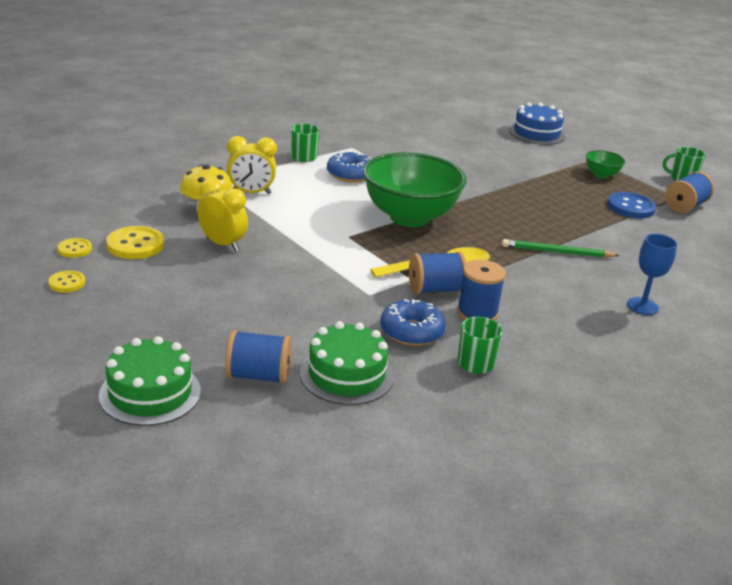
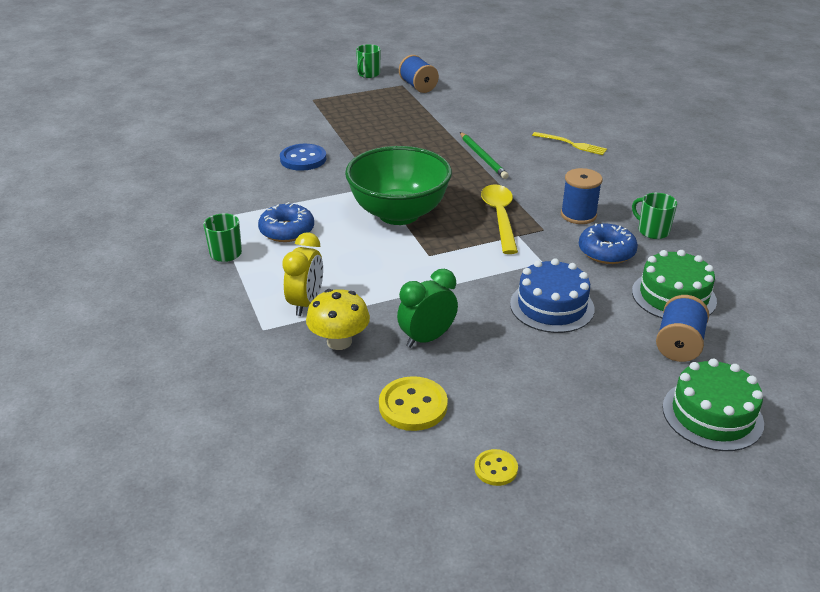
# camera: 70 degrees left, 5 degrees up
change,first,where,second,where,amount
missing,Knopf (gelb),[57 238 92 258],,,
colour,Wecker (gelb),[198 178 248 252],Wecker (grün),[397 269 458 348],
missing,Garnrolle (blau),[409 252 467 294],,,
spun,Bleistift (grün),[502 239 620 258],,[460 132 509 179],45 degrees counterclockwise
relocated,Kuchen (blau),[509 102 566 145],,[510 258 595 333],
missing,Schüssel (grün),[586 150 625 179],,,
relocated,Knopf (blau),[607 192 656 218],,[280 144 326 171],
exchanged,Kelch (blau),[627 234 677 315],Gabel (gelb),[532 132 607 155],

**Task item:**
Up to and including the final line of the data above, please copy every line exactly, starting from the one that contains "missing,Garnrolle (blau),[409 252".

**Solution:**
missing,Garnrolle (blau),[409 252 467 294],,,
spun,Bleistift (grün),[502 239 620 258],,[460 132 509 179],45 degrees counterclockwise
relocated,Kuchen (blau),[509 102 566 145],,[510 258 595 333],
missing,Schüssel (grün),[586 150 625 179],,,
relocated,Knopf (blau),[607 192 656 218],,[280 144 326 171],
exchanged,Kelch (blau),[627 234 677 315],Gabel (gelb),[532 132 607 155],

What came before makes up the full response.